What you have to do: Of the records that follow, copy only the lines from the line containing "The turquoise spoon" to the line containing "The white can at [624,198,690,271] appeared.", both included, exactly as written.

Records: Begin

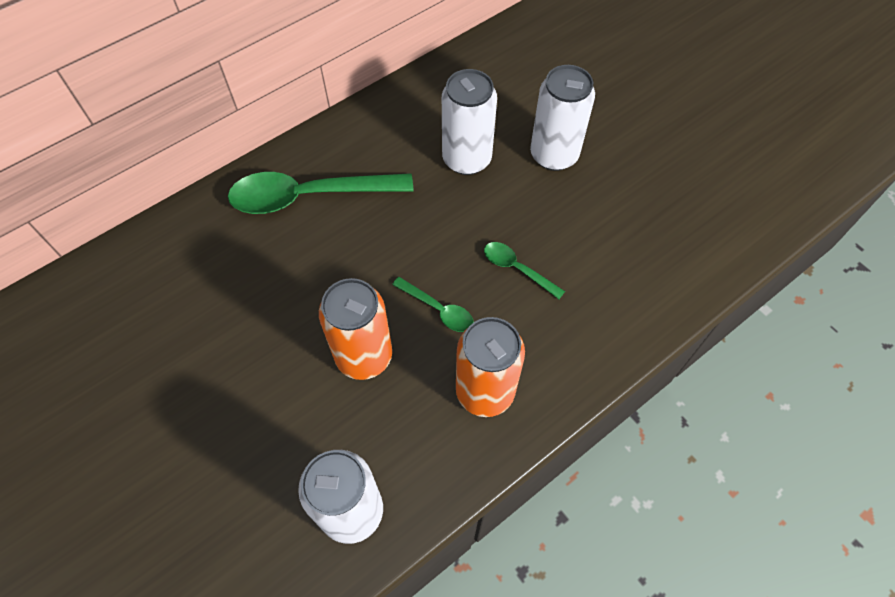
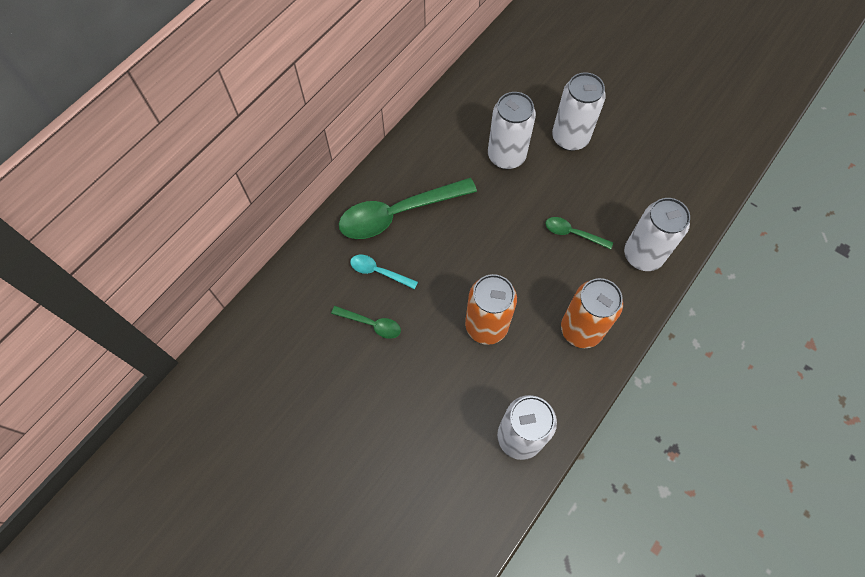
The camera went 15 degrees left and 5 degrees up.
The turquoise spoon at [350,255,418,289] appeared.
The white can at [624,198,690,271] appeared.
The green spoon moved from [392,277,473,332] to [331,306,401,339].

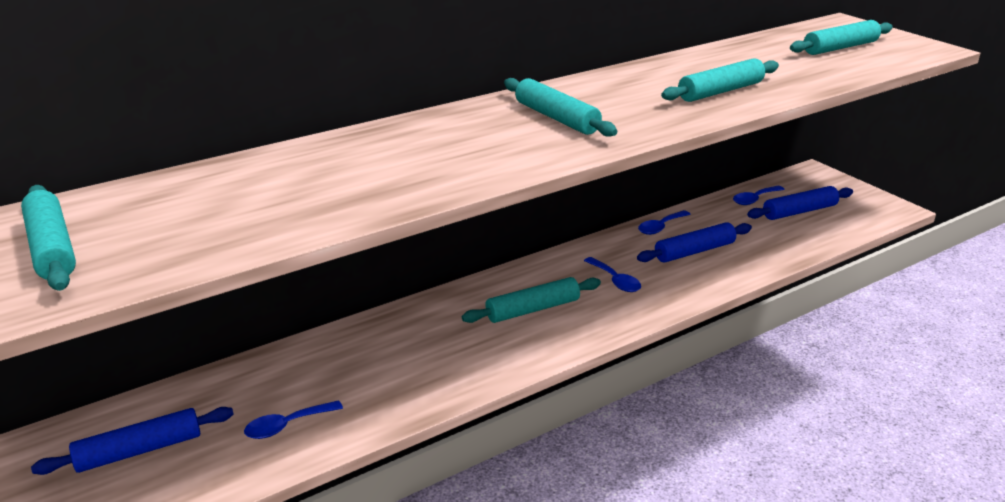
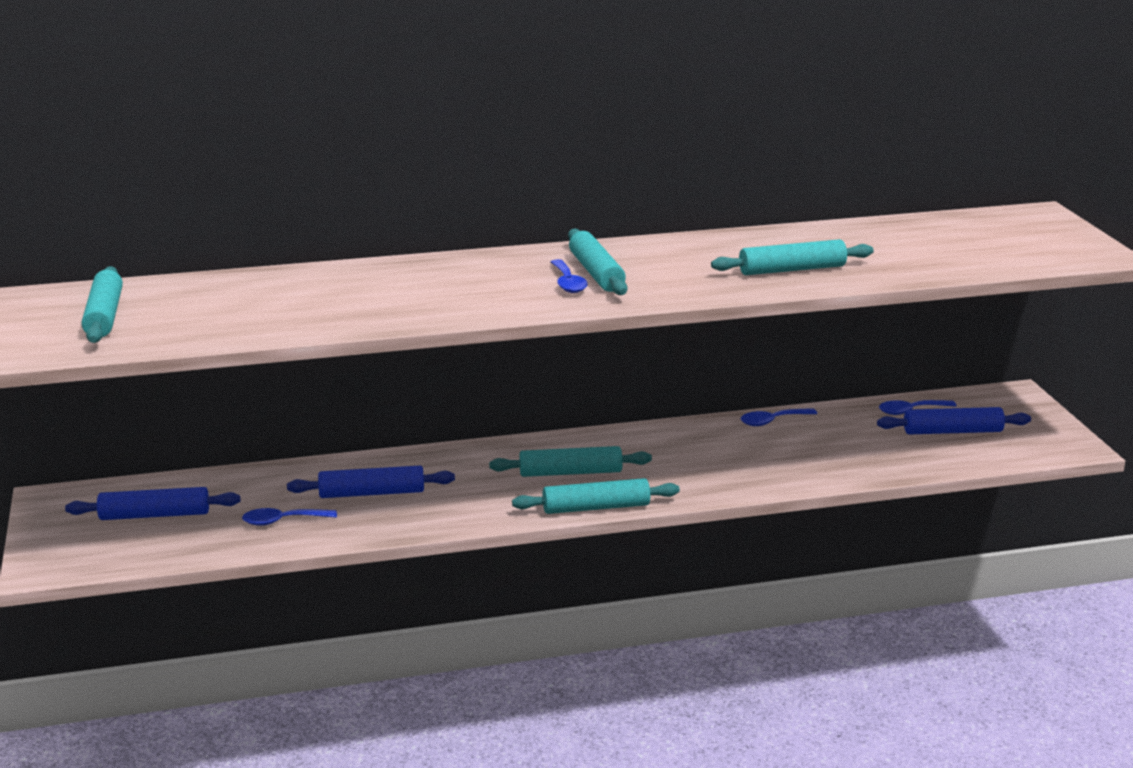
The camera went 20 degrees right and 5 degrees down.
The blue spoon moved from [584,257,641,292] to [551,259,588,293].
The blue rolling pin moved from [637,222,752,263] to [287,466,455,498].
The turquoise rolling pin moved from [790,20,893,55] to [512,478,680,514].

Records: End
Records: Begin

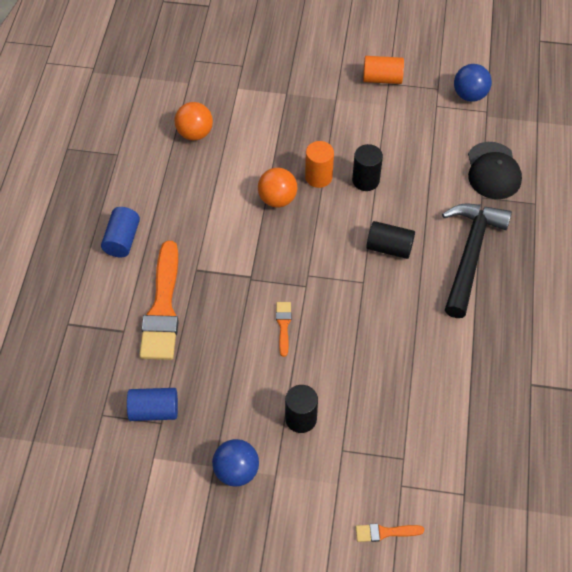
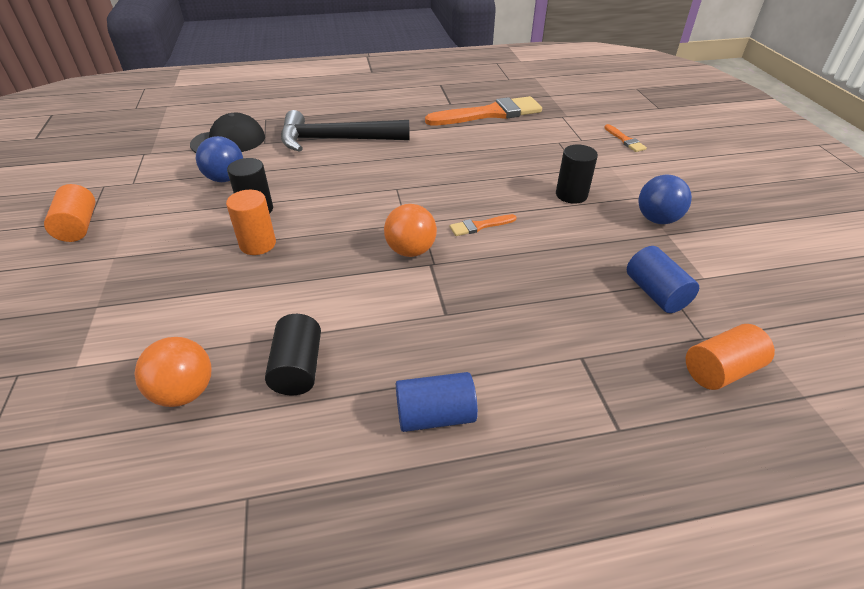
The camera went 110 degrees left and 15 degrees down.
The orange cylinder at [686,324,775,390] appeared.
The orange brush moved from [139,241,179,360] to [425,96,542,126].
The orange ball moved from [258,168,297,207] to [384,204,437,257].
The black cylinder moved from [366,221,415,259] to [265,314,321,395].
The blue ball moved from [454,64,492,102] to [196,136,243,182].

Records: End

Answer section:
The turquoise spoon at [350,255,418,289] appeared.
The white can at [624,198,690,271] appeared.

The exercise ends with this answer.